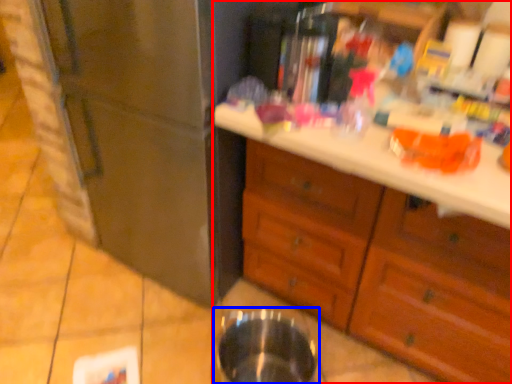
Question: Which of the following is the closest to the observer, cabinetry (highlighted by a red box) or basin (highlighted by a blue box)?

Choices:
 (A) cabinetry
 (B) basin

Answer: (A)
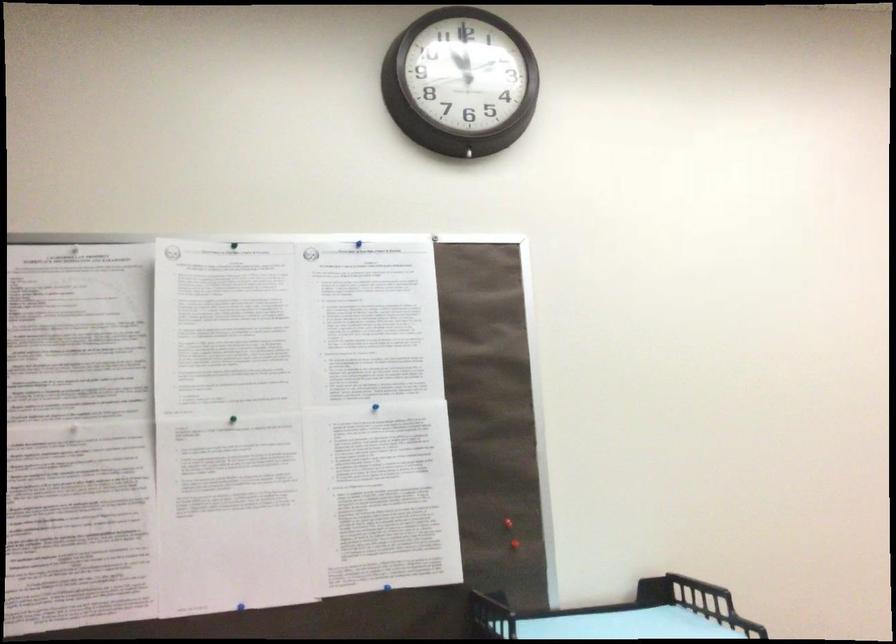
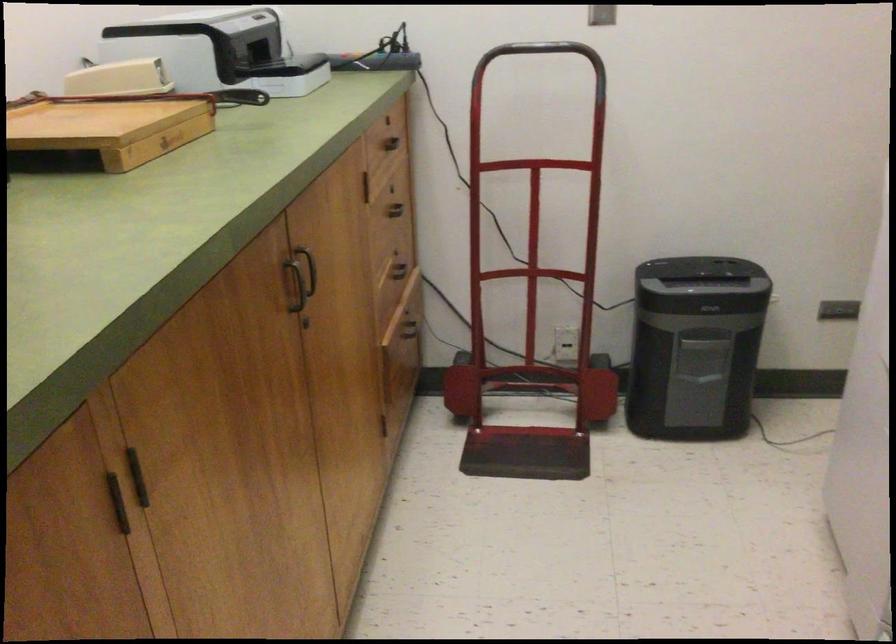
Based on the continuous images, in which direction is the camera rotating?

> WORK TO COMPLETE
Convert the records above into a numbered list with one line per item, omitting blank lines and the pictures.

> EXERCISE SOLUTION
1. Question: Which of the following is the closest to the observer, cabinetry (highlighted by a red box) or basin (highlighted by a blue box)?
2. Choices:
3.  (A) cabinetry
4.  (B) basin
5. Answer: (A)
6. Based on the continuous images, in which direction is the camera rotating?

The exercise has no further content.